YOUR INSTRUCTIONS:
Among the entries, how many lines hold the word "turned"? Respond with that number only.

SUPPLIED INFORMATION:

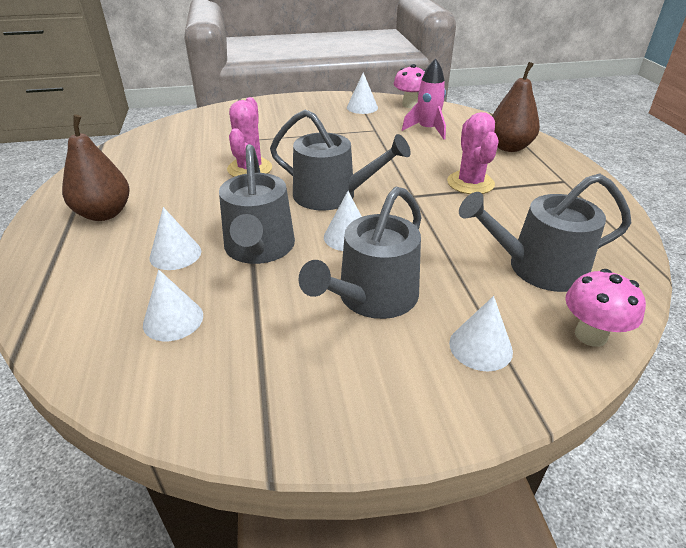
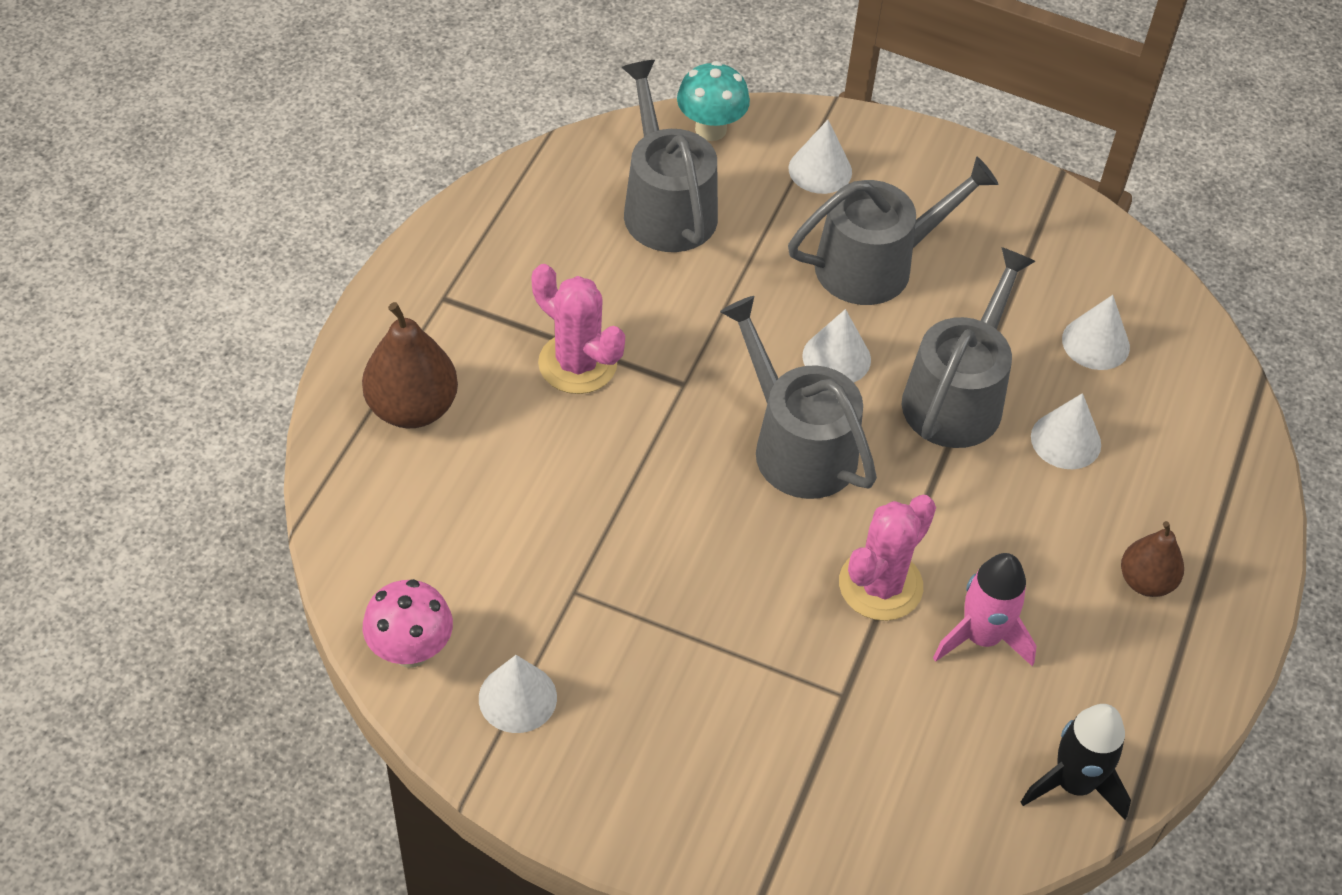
camera: 150 degrees left, 15 degrees up
brown pear [62,114,130,221] -> brown pear [1121,521,1184,597], size x0.63
pink rocket [402,58,446,139] -> pink rocket moved to [933,553,1037,666]
pink cactus [447,112,499,194] -> pink cactus turned 75 degrees counterclockwise [532,264,625,394]
grey watering can [459,174,631,292] -> grey watering can turned 135 degrees counterclockwise [621,60,718,252]
pink mushroom [565,269,646,347] -> turquoise mushroom [677,61,750,141]
none -> black rocket [1021,704,1131,820]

WRITTEN RESPONSE:
2